Exercise materials
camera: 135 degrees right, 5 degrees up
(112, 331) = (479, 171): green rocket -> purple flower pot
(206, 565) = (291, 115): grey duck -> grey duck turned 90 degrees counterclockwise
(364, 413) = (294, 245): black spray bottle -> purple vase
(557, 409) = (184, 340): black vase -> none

What you will do
Reproduce the lines above. Leave each one as it is.

Response to this exercise
camera: 135 degrees right, 5 degrees up
(112, 331) = (479, 171): green rocket -> purple flower pot
(206, 565) = (291, 115): grey duck -> grey duck turned 90 degrees counterclockwise
(364, 413) = (294, 245): black spray bottle -> purple vase
(557, 409) = (184, 340): black vase -> none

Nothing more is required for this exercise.